Record excerpts below:

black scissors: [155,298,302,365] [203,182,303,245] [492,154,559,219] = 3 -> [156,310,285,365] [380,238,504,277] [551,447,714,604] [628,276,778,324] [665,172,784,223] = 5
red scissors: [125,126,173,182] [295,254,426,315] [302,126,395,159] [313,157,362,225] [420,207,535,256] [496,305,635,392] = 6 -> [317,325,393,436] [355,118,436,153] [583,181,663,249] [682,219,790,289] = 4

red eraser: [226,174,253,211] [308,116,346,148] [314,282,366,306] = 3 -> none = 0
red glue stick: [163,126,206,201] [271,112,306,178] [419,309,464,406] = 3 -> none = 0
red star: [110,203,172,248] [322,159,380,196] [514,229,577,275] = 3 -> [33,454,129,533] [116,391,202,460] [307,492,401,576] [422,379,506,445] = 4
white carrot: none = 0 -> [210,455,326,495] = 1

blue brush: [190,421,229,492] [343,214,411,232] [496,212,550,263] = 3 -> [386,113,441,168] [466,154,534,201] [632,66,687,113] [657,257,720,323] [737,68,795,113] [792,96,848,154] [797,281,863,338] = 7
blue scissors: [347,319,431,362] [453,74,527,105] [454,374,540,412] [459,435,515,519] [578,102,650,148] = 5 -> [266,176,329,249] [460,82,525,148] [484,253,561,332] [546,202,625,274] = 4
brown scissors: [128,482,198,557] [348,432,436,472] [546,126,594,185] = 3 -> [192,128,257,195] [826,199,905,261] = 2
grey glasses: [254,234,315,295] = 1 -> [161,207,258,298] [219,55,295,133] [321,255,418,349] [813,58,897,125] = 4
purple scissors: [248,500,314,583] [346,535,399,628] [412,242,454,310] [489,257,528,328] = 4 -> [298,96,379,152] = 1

End of Record excerpts.

• Brief: In the entries above, find the line holding "red scissors: [125,126,173,182]" and the line holding "red glue stick: [163,126,206,201]"; print both of them and every line between, exactly, and nothing else.

• Solution to this problem:
red scissors: [125,126,173,182] [295,254,426,315] [302,126,395,159] [313,157,362,225] [420,207,535,256] [496,305,635,392] = 6 -> [317,325,393,436] [355,118,436,153] [583,181,663,249] [682,219,790,289] = 4

red eraser: [226,174,253,211] [308,116,346,148] [314,282,366,306] = 3 -> none = 0
red glue stick: [163,126,206,201] [271,112,306,178] [419,309,464,406] = 3 -> none = 0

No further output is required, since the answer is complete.